>>>>>

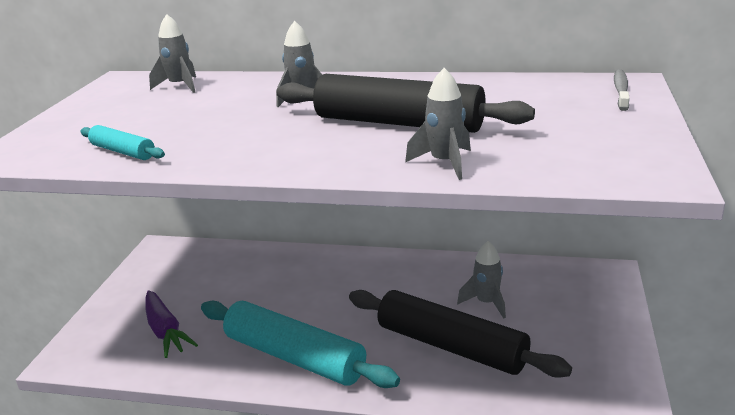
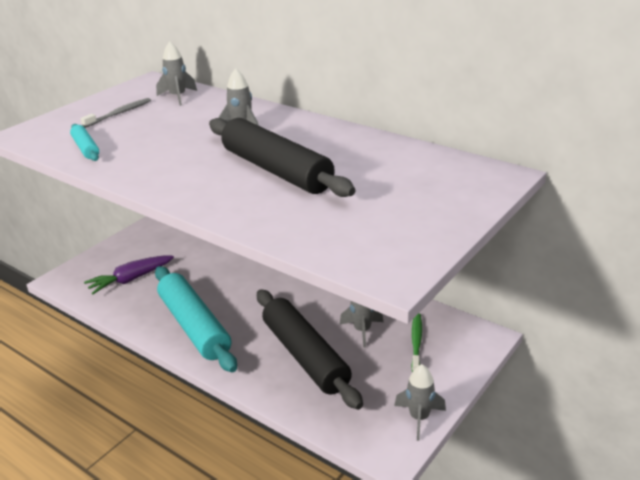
camera: 25 degrees right, 5 degrees up
purple carrot [146,290,198,358] -> purple carrot turned 60 degrees clockwise [84,255,174,294]
grey rocket [405,68,471,180] -> grey rocket moved to [394,364,446,441]
grey toothbrush [614,69,630,111] -> grey toothbrush moved to [81,98,151,128]
none -> green toothbrush [411,313,422,372]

<<<<<

Task: What is needed is an exact printout of every line from the one with "purple carrot [146,290,198,358]" through the end of the data, including both, and nothing more.

Task output:
purple carrot [146,290,198,358] -> purple carrot turned 60 degrees clockwise [84,255,174,294]
grey rocket [405,68,471,180] -> grey rocket moved to [394,364,446,441]
grey toothbrush [614,69,630,111] -> grey toothbrush moved to [81,98,151,128]
none -> green toothbrush [411,313,422,372]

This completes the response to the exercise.